PROVIDED ENTRIES:

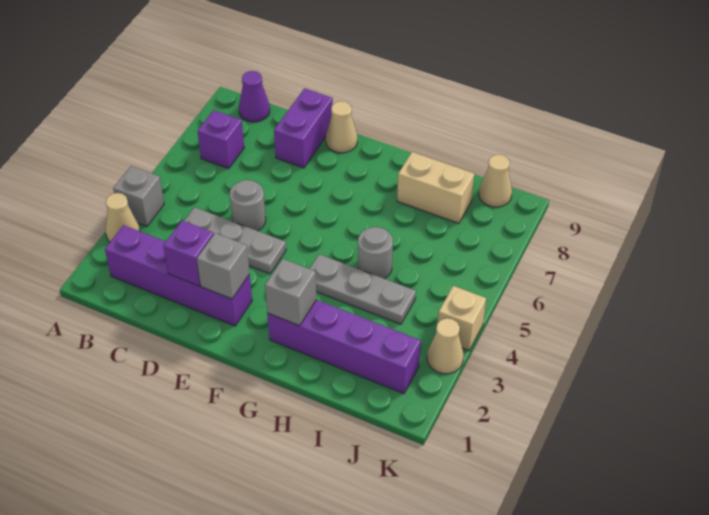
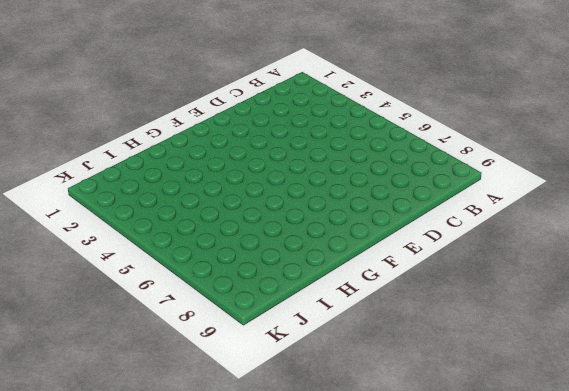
none -> tan cone A3 level 1
none -> grey brick A4 level 1
none -> purple brick B2:E2 level 1

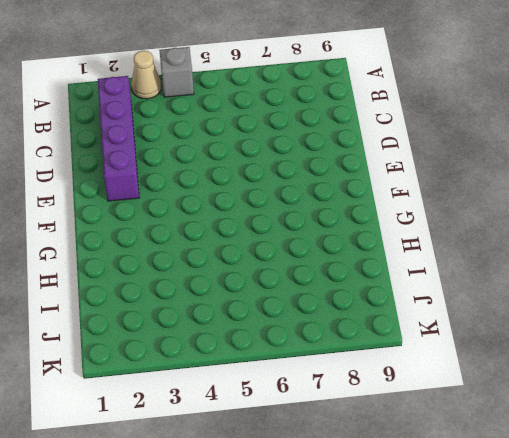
none -> purple brick B7 level 1
none -> purple cone B9 level 1
none -> grey plate C4:E4 level 1

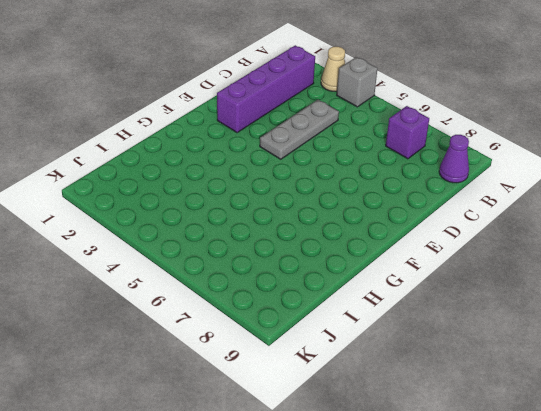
none -> grey round brick D5 level 1
none -> purple brick D8:D9 level 1
none -> tan cone E9 level 1

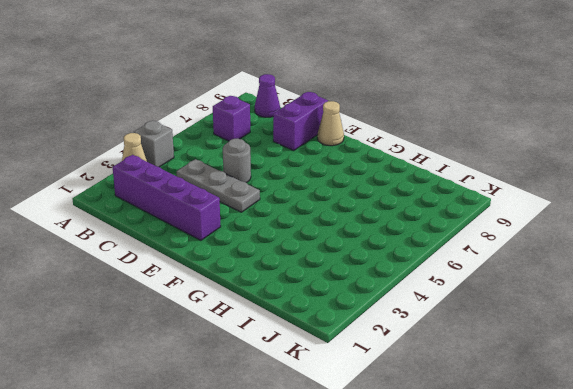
none -> purple brick G2:J2 level 1
none -> grey plate G4:I4 level 1
none -> grey round brick H5 level 1

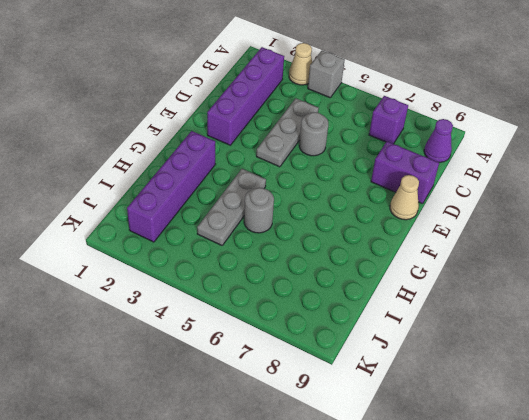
none -> tan brick H8:I8 level 1
none -> tan cone J9 level 1
none -> tan cone K3 level 1

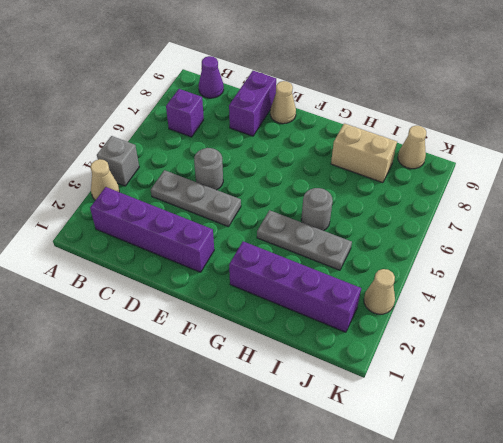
none -> tan brick K4 level 1
none -> purple brick D2 level 2
none -> grey brick E2 level 2

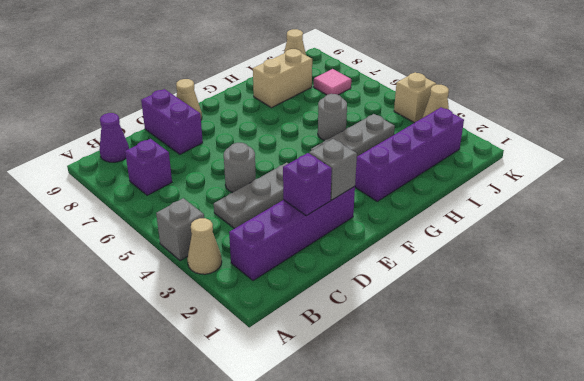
pink tile J7 level 1 -> none
none -> grey brick G2 level 2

ASSIGNED TASK:
Once the pictures are set aside, repeat the data above exactly as written.

YOUR RESPONSE:
none -> tan cone A3 level 1
none -> grey brick A4 level 1
none -> purple brick B2:E2 level 1

none -> purple brick B7 level 1
none -> purple cone B9 level 1
none -> grey plate C4:E4 level 1

none -> grey round brick D5 level 1
none -> purple brick D8:D9 level 1
none -> tan cone E9 level 1

none -> purple brick G2:J2 level 1
none -> grey plate G4:I4 level 1
none -> grey round brick H5 level 1

none -> tan brick H8:I8 level 1
none -> tan cone J9 level 1
none -> tan cone K3 level 1

none -> tan brick K4 level 1
none -> purple brick D2 level 2
none -> grey brick E2 level 2

pink tile J7 level 1 -> none
none -> grey brick G2 level 2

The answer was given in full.